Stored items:
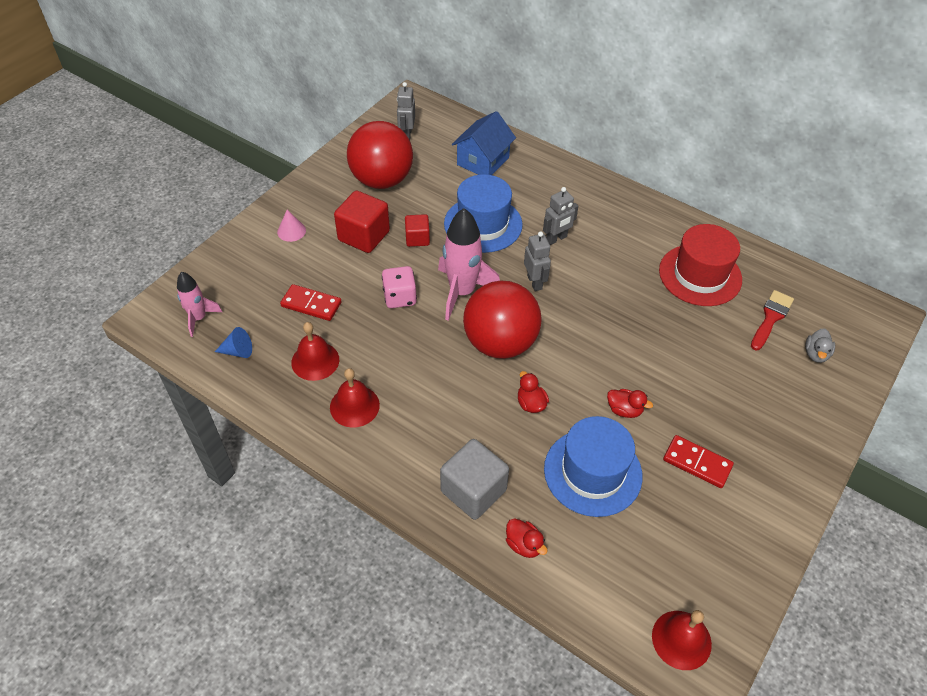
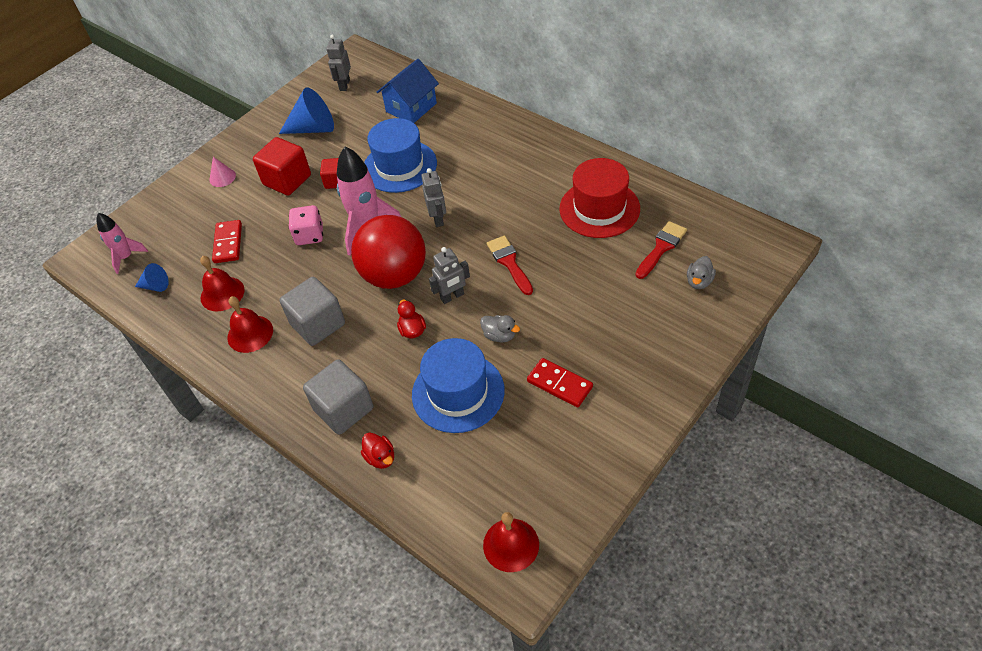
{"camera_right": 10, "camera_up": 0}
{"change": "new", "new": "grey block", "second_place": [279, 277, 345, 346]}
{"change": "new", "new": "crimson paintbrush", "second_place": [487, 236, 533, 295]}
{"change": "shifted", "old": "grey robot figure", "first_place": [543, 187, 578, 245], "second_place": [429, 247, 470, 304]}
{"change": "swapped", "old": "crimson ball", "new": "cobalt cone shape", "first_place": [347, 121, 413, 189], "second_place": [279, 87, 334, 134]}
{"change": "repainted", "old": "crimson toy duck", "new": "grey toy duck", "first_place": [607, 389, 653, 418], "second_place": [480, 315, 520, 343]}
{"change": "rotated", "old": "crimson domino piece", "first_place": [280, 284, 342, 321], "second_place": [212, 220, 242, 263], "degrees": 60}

> _What the task asks_
Above are records to transcribe exactly; leave their pictures out.

> _Answer to this task_
{"camera_right": 10, "camera_up": 0}
{"change": "new", "new": "grey block", "second_place": [279, 277, 345, 346]}
{"change": "new", "new": "crimson paintbrush", "second_place": [487, 236, 533, 295]}
{"change": "shifted", "old": "grey robot figure", "first_place": [543, 187, 578, 245], "second_place": [429, 247, 470, 304]}
{"change": "swapped", "old": "crimson ball", "new": "cobalt cone shape", "first_place": [347, 121, 413, 189], "second_place": [279, 87, 334, 134]}
{"change": "repainted", "old": "crimson toy duck", "new": "grey toy duck", "first_place": [607, 389, 653, 418], "second_place": [480, 315, 520, 343]}
{"change": "rotated", "old": "crimson domino piece", "first_place": [280, 284, 342, 321], "second_place": [212, 220, 242, 263], "degrees": 60}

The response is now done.